### [SUPPLIED DATA]
------------------------------------------------
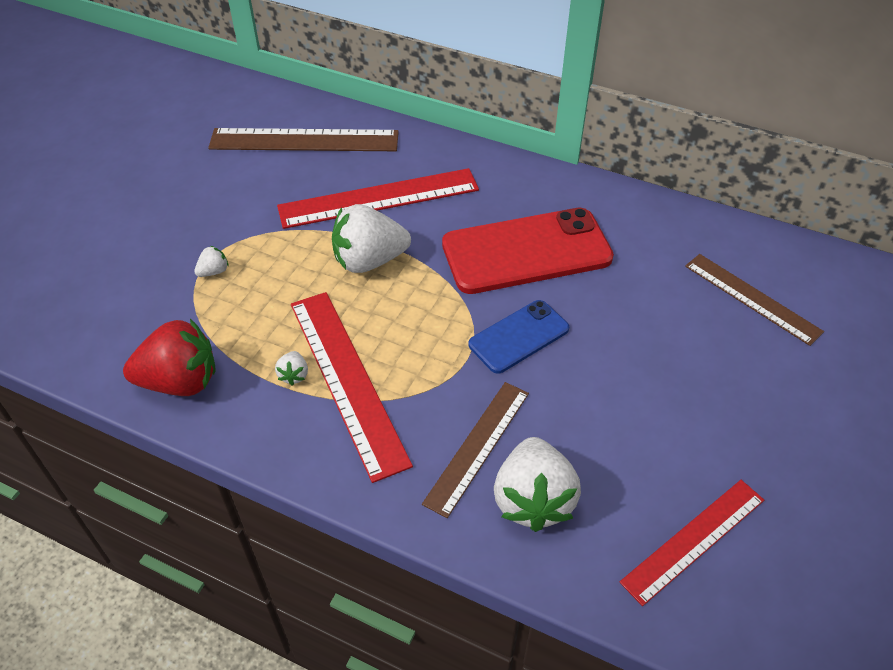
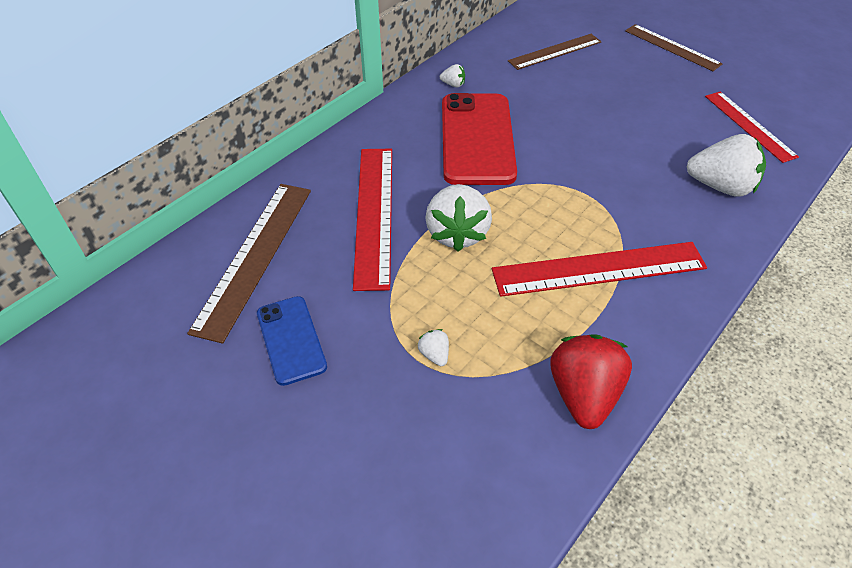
camera: 75 degrees left, 0 degrees up
(294, 375) = (588, 304): white strawberry -> white strawberry (453, 84)
(477, 446) = (673, 204): brown ruler -> brown ruler (672, 47)
(519, 337) = (569, 162): blue phone -> blue phone (291, 340)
------------------------------------------------
### [TASK TO CARRY OUT]
Where a picture appears in the listing above, skip it and set down all the rest exactly.

### [OUTPUT FOR THIS TASK]
camera: 75 degrees left, 0 degrees up
(294, 375) = (588, 304): white strawberry -> white strawberry (453, 84)
(477, 446) = (673, 204): brown ruler -> brown ruler (672, 47)
(519, 337) = (569, 162): blue phone -> blue phone (291, 340)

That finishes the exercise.